● Work order
Lines in the entries below where the word "none" shows up should each be copied.

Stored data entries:
┌────────
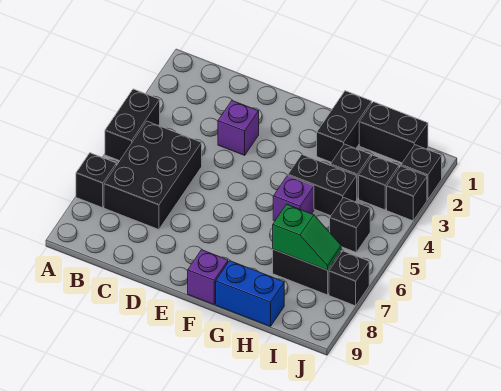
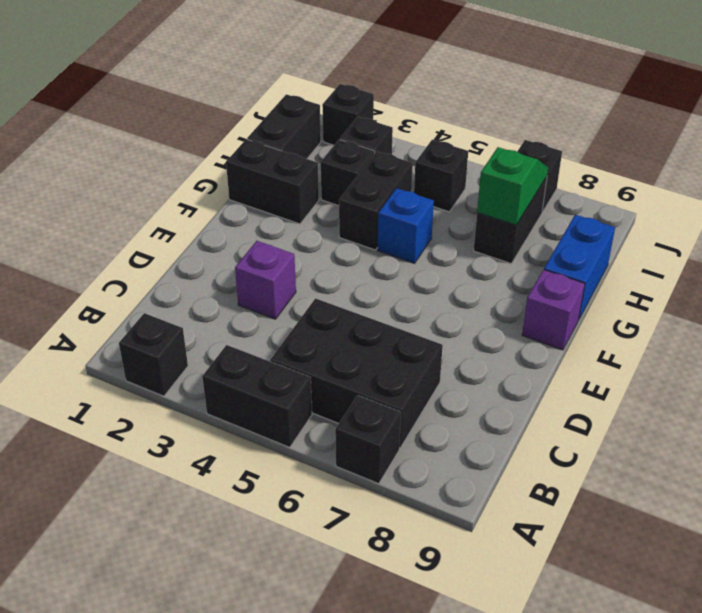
purple brick G5 level 1 -> blue brick G5 level 1
black brick J3 level 1 -> black brick A2 level 1

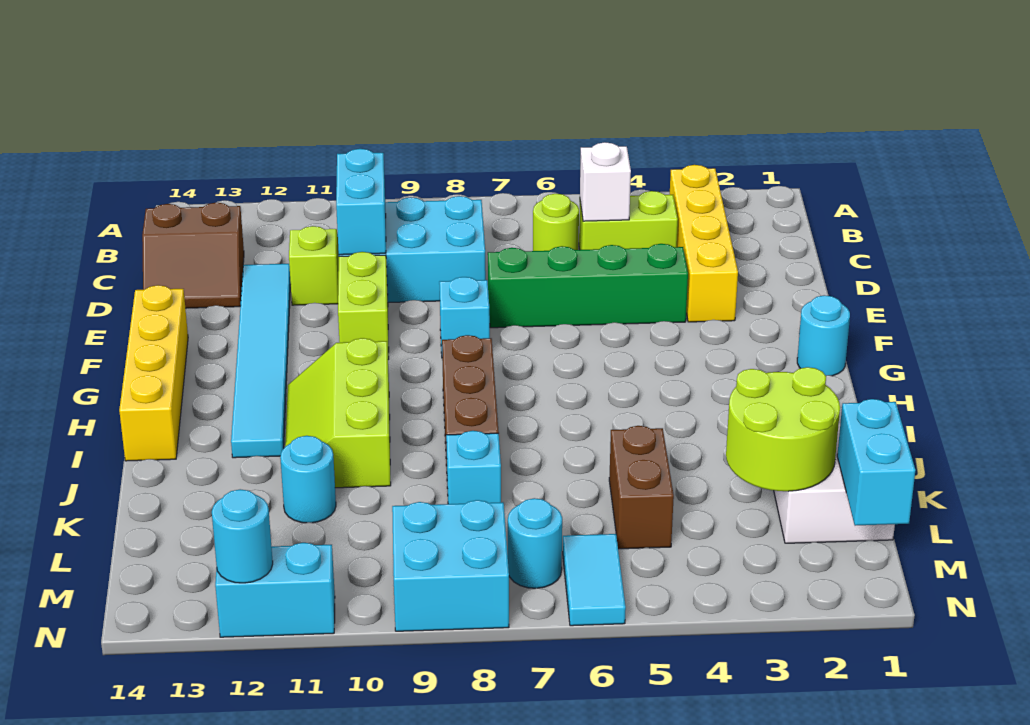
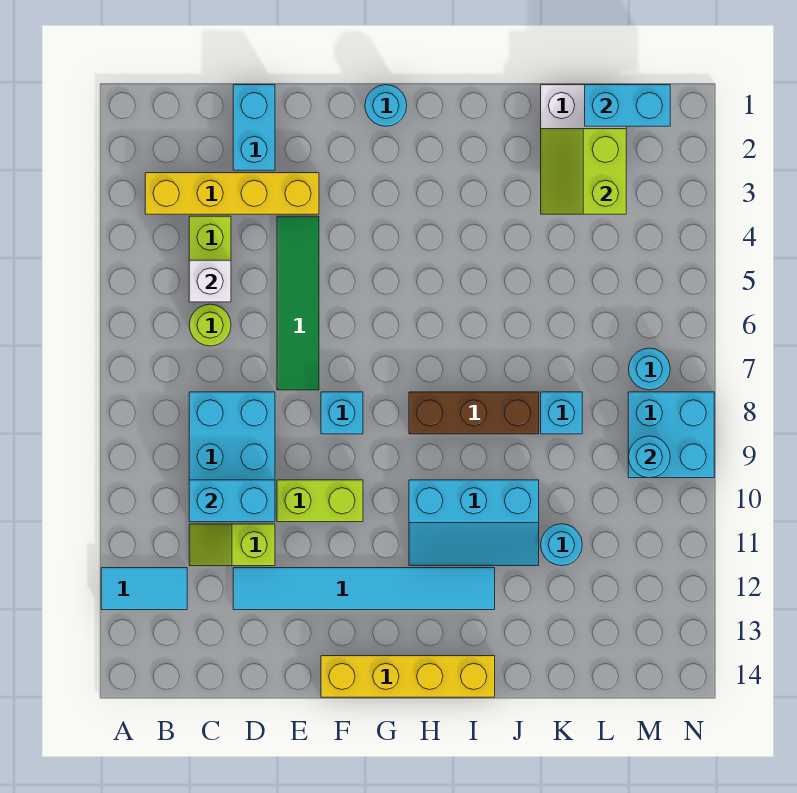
brown slope C13:D14 level 1 top C -> none
green brick E4:E7 level 1 -> green tile E4:E7 level 1
lime slope H10:J11 level 1 top 10 -> cyan slope H10:J11 level 1 top 10
lime round brick K2:L3 level 2 -> lime slope K2:L3 level 2 top L
brown brick K5:L5 level 1 -> none
cyan tile M6:N6 level 1 -> cyan tile A12:B12 level 1
cyan brick N11:N12 level 1 -> cyan brick D1:D2 level 1
cyan round brick N12 level 2 -> cyan round brick M9 level 2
└────────
● Solution for this exercise
brown slope C13:D14 level 1 top C -> none
brown brick K5:L5 level 1 -> none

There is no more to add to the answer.